### ACTIVITY:
Using the material that follows, output exactly the lines from the one containing "camera: 155 degrees left, 5 degrees down" through the one containing "(478, 213) = (162, 134): black", with both ends kept.

### PROVIDED MATERIAL:
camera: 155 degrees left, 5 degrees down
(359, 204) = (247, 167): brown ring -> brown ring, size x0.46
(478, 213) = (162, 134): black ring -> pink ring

* * *

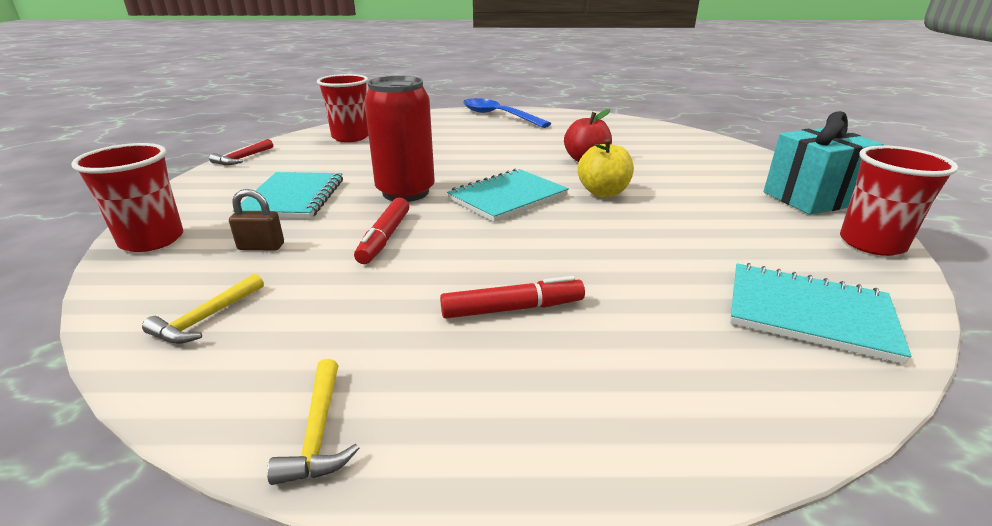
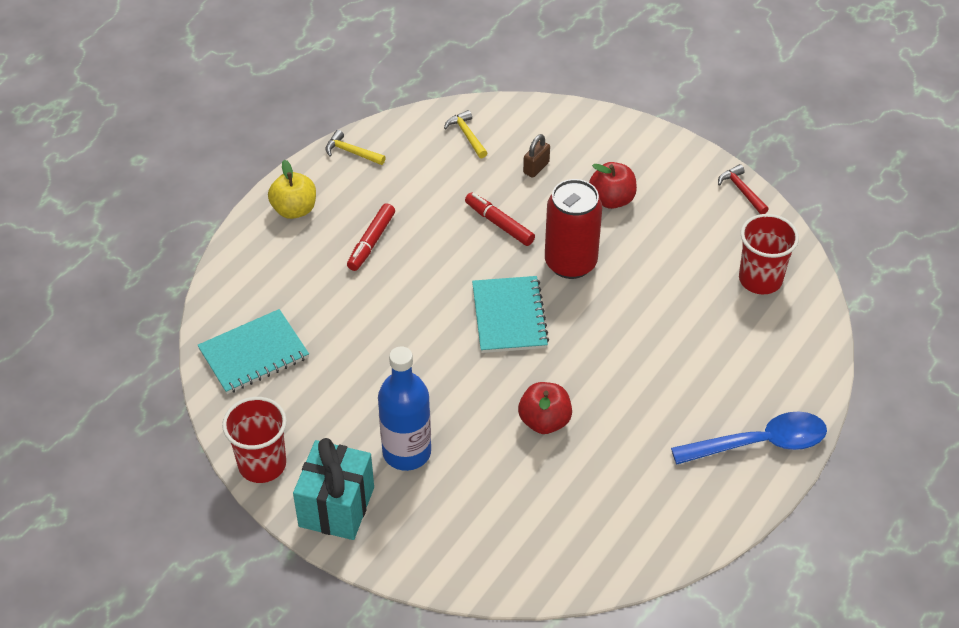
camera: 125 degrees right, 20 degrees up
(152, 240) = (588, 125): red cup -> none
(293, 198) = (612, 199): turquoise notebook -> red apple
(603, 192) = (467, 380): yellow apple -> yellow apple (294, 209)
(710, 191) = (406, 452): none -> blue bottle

### ANSWER BELOW:
camera: 155 degrees left, 5 degrees down
(359, 204) = (247, 167): brown ring -> brown ring, size x0.46
(478, 213) = (162, 134): black ring -> pink ring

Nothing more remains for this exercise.